-- Study material --
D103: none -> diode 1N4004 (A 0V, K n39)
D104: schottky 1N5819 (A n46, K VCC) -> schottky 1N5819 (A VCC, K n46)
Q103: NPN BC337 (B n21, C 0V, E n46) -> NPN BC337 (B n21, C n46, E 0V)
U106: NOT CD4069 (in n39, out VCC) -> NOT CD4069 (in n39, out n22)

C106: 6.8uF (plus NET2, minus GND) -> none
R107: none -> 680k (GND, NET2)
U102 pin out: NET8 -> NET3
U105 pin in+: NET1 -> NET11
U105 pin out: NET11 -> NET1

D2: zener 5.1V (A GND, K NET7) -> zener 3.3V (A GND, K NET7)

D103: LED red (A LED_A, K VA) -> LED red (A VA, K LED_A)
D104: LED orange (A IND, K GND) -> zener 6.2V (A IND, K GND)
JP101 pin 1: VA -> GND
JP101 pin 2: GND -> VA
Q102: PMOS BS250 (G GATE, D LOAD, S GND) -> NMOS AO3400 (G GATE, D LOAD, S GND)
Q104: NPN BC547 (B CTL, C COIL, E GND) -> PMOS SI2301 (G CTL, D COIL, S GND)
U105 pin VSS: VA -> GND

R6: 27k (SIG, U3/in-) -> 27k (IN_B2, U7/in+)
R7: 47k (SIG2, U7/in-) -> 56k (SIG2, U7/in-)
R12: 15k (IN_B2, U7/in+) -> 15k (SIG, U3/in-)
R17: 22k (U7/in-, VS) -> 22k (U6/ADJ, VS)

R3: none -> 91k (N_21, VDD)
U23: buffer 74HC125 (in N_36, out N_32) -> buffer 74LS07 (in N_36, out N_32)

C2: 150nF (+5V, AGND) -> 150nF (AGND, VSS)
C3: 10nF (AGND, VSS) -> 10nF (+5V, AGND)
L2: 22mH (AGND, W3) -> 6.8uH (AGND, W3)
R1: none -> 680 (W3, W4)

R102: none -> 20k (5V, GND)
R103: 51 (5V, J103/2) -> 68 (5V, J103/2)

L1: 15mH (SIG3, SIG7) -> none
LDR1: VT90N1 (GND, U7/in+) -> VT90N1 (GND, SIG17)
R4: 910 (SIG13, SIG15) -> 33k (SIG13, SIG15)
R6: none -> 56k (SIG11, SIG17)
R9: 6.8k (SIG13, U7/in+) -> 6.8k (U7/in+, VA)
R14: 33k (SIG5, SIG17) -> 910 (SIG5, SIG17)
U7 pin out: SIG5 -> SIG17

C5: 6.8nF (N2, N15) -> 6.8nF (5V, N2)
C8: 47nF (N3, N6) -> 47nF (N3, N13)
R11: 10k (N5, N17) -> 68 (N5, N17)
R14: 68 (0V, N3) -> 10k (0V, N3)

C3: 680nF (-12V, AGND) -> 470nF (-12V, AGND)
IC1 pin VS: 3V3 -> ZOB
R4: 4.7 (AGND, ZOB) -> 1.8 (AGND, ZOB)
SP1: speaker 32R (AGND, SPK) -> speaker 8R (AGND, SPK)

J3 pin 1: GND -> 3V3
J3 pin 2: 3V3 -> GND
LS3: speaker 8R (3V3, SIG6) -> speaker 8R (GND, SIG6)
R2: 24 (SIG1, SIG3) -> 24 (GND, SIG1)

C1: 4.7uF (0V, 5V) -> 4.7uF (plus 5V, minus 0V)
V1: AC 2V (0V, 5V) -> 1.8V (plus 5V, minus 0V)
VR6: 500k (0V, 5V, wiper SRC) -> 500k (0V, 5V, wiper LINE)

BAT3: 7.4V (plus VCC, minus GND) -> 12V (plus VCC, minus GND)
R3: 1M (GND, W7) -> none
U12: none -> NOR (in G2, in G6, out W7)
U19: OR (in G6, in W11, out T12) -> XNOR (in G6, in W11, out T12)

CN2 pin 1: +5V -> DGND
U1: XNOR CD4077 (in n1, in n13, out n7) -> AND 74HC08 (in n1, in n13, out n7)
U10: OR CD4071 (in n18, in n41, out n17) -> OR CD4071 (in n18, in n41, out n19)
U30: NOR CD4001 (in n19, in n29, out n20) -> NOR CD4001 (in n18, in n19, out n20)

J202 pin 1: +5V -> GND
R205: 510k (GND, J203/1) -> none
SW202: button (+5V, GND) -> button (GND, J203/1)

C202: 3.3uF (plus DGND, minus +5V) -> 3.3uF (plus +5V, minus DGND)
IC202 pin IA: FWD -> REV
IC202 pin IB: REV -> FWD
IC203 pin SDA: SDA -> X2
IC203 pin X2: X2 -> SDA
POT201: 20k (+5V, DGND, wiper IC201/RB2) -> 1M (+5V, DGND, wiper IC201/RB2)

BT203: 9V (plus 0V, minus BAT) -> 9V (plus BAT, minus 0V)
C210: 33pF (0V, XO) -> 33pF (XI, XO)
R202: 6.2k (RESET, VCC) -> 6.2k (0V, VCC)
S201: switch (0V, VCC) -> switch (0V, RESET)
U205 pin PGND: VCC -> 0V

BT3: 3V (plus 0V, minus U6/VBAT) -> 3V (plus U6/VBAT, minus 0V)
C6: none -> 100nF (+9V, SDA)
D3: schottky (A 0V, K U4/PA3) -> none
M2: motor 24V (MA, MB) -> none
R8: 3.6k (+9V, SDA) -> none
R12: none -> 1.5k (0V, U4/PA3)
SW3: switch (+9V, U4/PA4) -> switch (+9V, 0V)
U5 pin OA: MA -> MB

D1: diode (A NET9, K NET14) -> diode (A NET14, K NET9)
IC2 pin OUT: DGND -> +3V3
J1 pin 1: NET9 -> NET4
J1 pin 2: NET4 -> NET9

-- Problem to work on --
The response should be the listing above, limited to the lines between the one holding "L1: 15mH (SIG3, SIG7) -> none" and the one holding "R14: 33k (SIG5, SIG17) -> 910 (SIG5, SIG17)", inclusive, reproduced exactly.

-- Your response --
L1: 15mH (SIG3, SIG7) -> none
LDR1: VT90N1 (GND, U7/in+) -> VT90N1 (GND, SIG17)
R4: 910 (SIG13, SIG15) -> 33k (SIG13, SIG15)
R6: none -> 56k (SIG11, SIG17)
R9: 6.8k (SIG13, U7/in+) -> 6.8k (U7/in+, VA)
R14: 33k (SIG5, SIG17) -> 910 (SIG5, SIG17)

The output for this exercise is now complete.